■ What the task asks
Return every line from the records below in which the word "NMOS" is found.

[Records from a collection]
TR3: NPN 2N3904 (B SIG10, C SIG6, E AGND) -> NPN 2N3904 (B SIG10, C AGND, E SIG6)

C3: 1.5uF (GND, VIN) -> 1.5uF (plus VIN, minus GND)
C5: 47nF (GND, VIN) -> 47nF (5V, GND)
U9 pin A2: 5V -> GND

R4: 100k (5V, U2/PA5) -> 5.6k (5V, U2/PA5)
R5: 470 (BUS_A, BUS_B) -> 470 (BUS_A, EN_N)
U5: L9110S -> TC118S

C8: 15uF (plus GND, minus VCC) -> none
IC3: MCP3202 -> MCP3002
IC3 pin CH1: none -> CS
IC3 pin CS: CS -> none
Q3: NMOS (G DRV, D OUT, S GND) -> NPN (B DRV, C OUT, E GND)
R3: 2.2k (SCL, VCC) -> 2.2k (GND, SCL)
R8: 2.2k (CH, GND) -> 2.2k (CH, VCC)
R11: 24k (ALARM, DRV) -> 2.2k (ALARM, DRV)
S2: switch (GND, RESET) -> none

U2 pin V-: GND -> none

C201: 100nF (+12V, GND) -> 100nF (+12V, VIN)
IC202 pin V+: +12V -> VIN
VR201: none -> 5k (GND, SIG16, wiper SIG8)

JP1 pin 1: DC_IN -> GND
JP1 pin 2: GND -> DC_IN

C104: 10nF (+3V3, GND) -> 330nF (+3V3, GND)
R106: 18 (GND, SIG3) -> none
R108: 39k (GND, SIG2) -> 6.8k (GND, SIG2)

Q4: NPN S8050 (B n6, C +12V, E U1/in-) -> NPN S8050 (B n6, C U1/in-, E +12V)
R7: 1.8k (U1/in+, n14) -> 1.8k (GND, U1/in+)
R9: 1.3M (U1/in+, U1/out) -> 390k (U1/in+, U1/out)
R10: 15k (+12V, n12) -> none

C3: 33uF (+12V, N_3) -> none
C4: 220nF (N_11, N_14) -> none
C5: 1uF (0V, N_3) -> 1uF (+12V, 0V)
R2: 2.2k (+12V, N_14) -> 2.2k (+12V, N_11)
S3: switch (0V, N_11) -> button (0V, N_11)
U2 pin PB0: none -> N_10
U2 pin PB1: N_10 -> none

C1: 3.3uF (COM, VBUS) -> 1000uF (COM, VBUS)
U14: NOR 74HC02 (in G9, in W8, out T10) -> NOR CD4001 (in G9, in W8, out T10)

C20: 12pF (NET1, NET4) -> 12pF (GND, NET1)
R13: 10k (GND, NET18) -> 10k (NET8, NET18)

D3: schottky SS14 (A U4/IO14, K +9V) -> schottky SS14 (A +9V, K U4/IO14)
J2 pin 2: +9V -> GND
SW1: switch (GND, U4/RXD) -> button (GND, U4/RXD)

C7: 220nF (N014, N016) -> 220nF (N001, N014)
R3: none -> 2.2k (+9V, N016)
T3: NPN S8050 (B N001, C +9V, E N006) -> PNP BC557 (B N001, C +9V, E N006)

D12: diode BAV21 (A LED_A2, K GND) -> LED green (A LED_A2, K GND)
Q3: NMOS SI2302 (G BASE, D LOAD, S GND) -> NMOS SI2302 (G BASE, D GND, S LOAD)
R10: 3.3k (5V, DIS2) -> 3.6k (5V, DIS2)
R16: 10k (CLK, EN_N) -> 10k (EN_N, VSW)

■ Answer
Q3: NMOS (G DRV, D OUT, S GND) -> NPN (B DRV, C OUT, E GND)
Q3: NMOS SI2302 (G BASE, D LOAD, S GND) -> NMOS SI2302 (G BASE, D GND, S LOAD)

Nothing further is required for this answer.